> _WHAT IS EXPECTED_: Transcribe every entry word for word, but drop the pictures.

> _GIVEN RECORDS_:

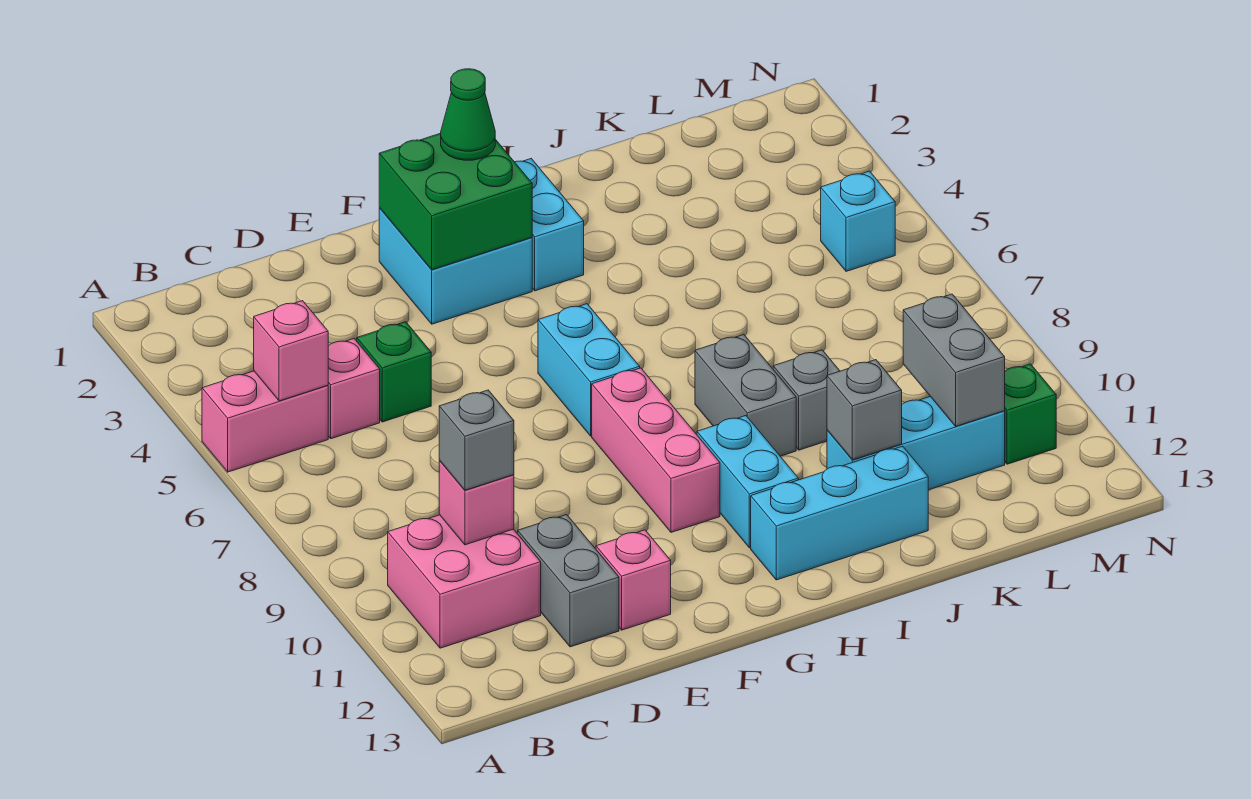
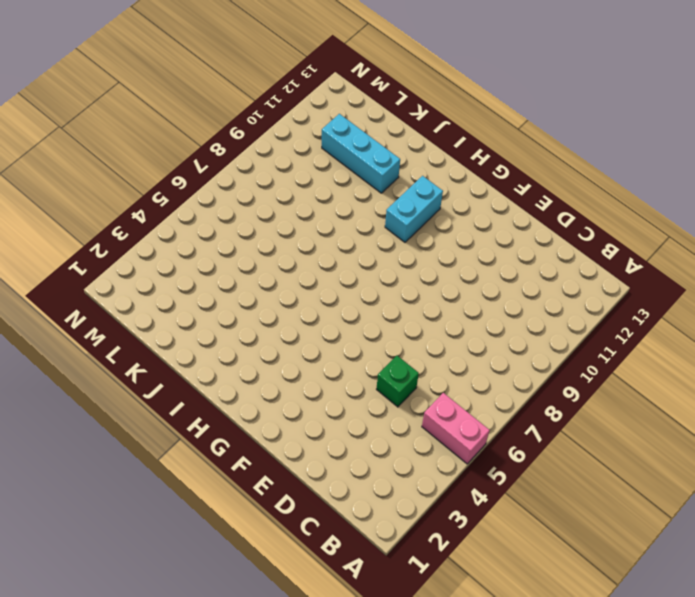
none -> pink brick B10:C11 level 1
none -> pink brick C5 level 1
none -> grey brick D11:D12 level 1

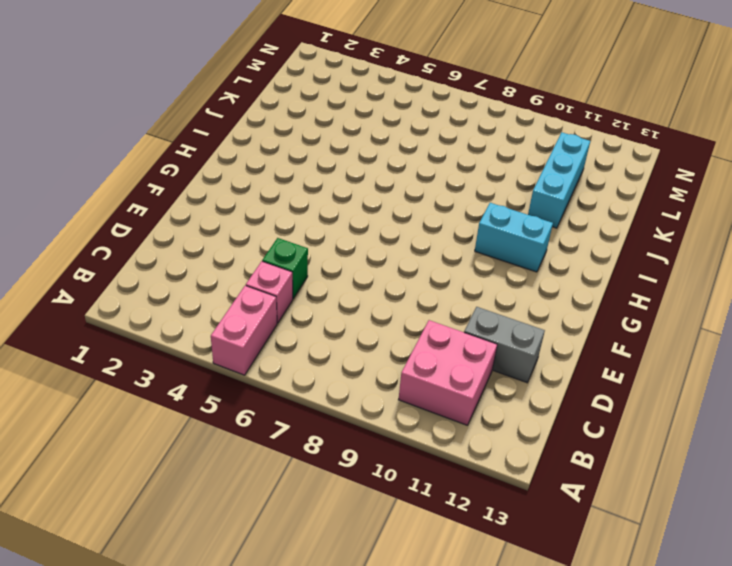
none -> pink brick E12 level 1
none -> cyan brick F2:G3 level 1
none -> cyan brick G6:G7 level 1

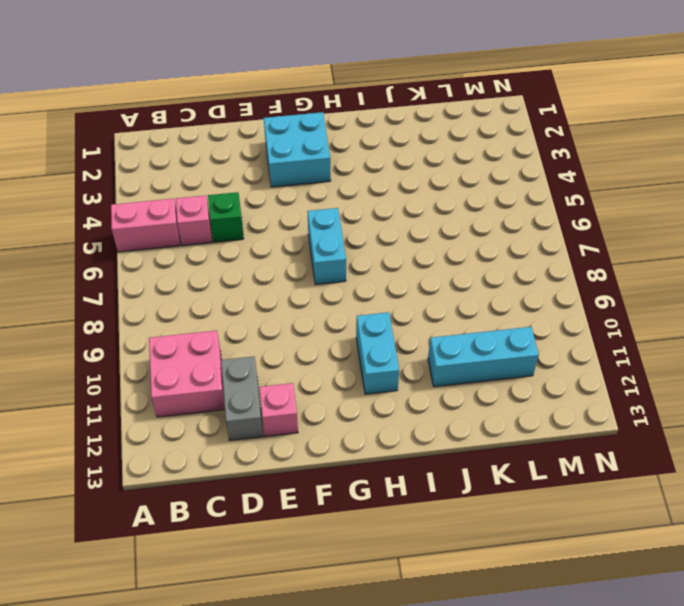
none -> pink brick G8:G10 level 1
none -> cyan brick H2:H3 level 1
none -> cyan brick H12:J12 level 1

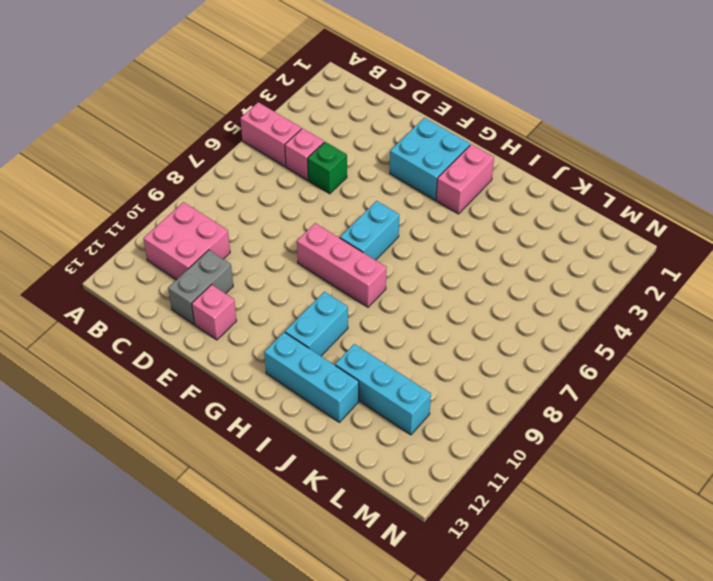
pink brick F8:H8 level 1 -> pink brick G8:G10 level 1
pink brick H2:H3 level 1 -> cyan brick H2:H3 level 1
none -> grey brick I8:I9 level 1
none -> grey brick J9 level 1
none -> cyan brick M5 level 1

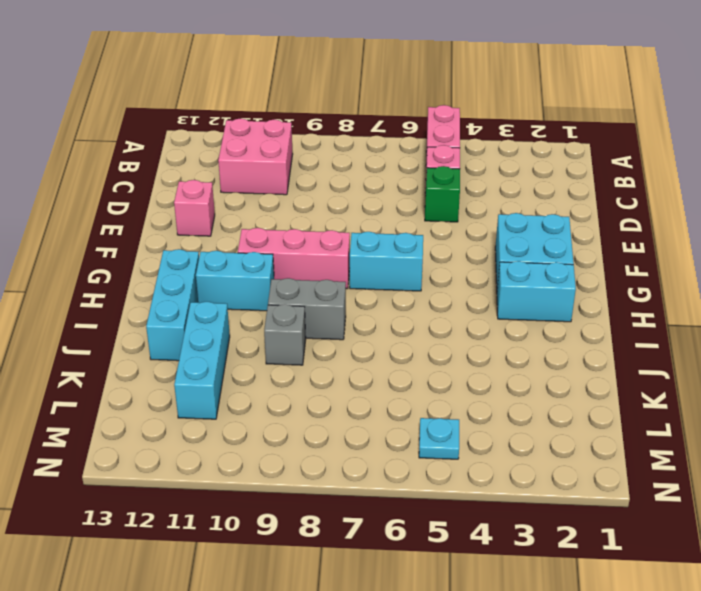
cyan plate M5 level 1 -> cyan brick M5 level 1
none -> grey brick D11:D12 level 1
none -> green brick M11 level 1
none -> pink brick B5 level 2

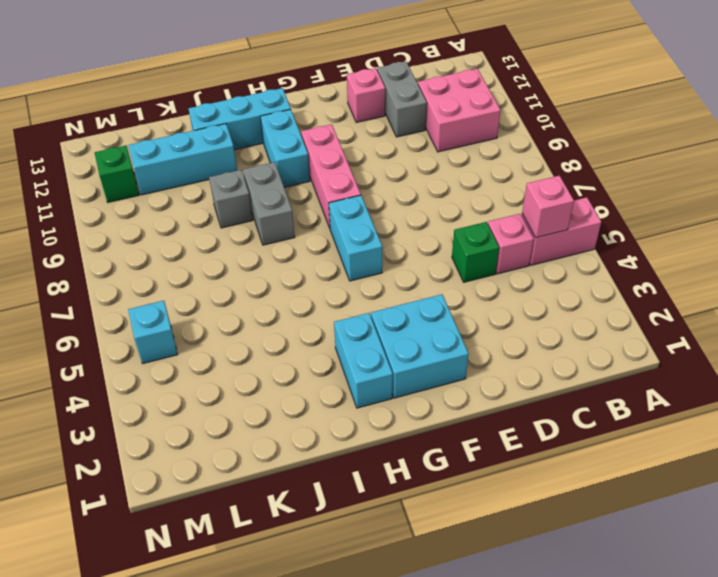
none -> pink brick C10 level 2
none -> green brick F2:G3 level 2
none -> grey brick J11 level 2

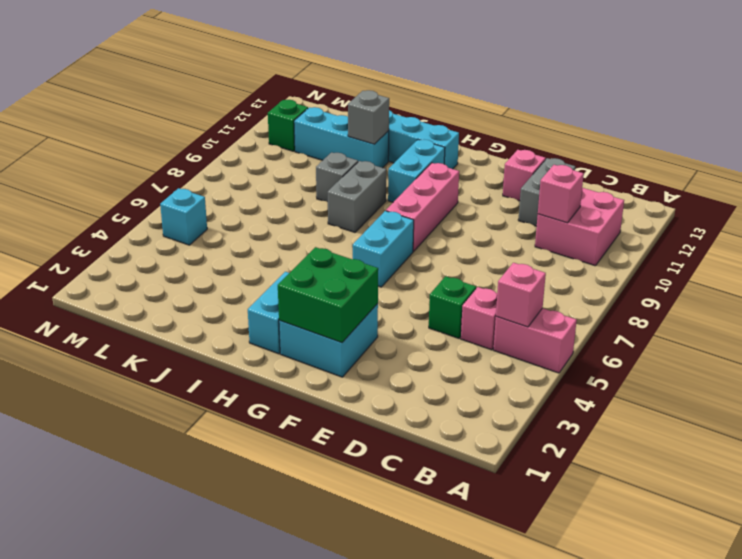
none -> grey brick L10:L11 level 2
none -> grey brick C10 level 3
none -> green cone G2 level 3

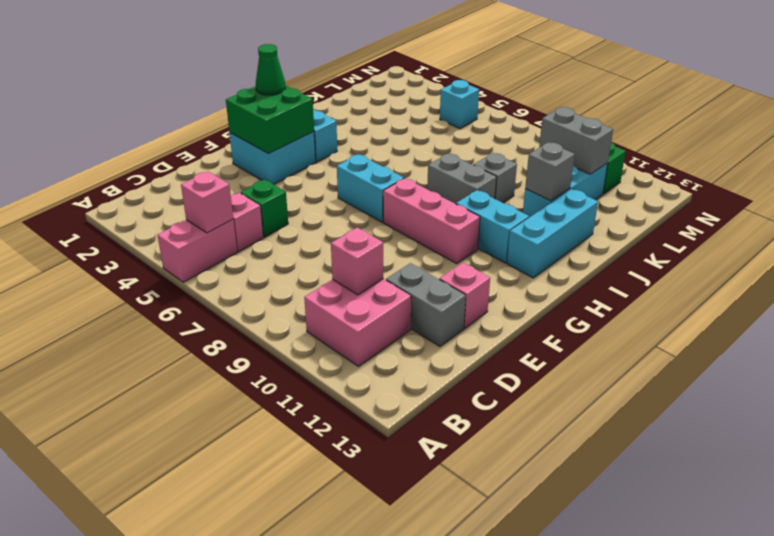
none -> grey brick C10 level 3

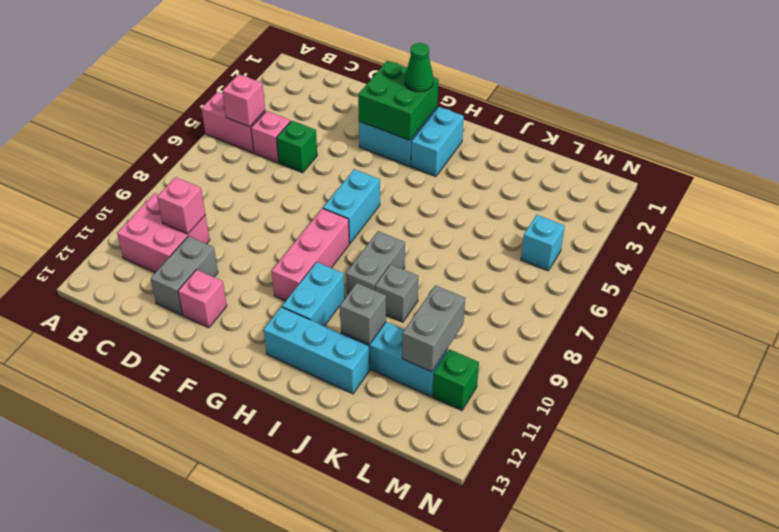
none -> grey brick C10 level 3

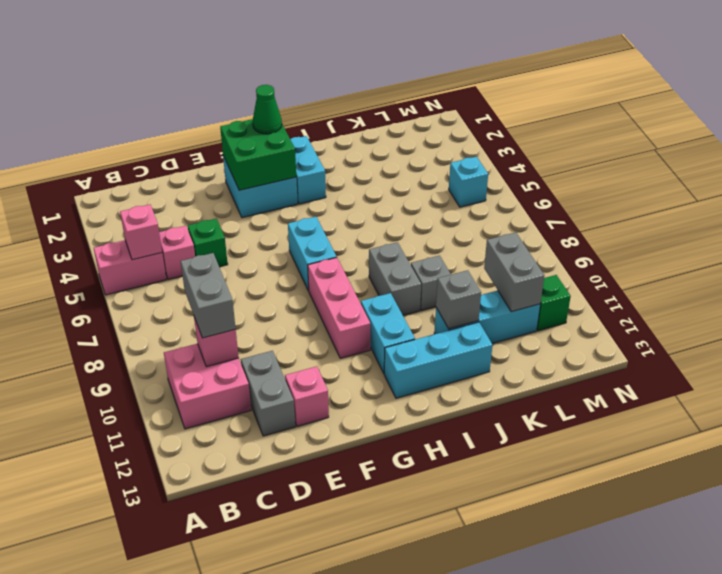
grey brick C9:C10 level 3 -> grey brick C10 level 3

> _ANSWER BOX_:
none -> pink brick B10:C11 level 1
none -> pink brick C5 level 1
none -> grey brick D11:D12 level 1

none -> pink brick E12 level 1
none -> cyan brick F2:G3 level 1
none -> cyan brick G6:G7 level 1

none -> pink brick G8:G10 level 1
none -> cyan brick H2:H3 level 1
none -> cyan brick H12:J12 level 1

pink brick F8:H8 level 1 -> pink brick G8:G10 level 1
pink brick H2:H3 level 1 -> cyan brick H2:H3 level 1
none -> grey brick I8:I9 level 1
none -> grey brick J9 level 1
none -> cyan brick M5 level 1

cyan plate M5 level 1 -> cyan brick M5 level 1
none -> grey brick D11:D12 level 1
none -> green brick M11 level 1
none -> pink brick B5 level 2

none -> pink brick C10 level 2
none -> green brick F2:G3 level 2
none -> grey brick J11 level 2

none -> grey brick L10:L11 level 2
none -> grey brick C10 level 3
none -> green cone G2 level 3

none -> grey brick C10 level 3

none -> grey brick C10 level 3

grey brick C9:C10 level 3 -> grey brick C10 level 3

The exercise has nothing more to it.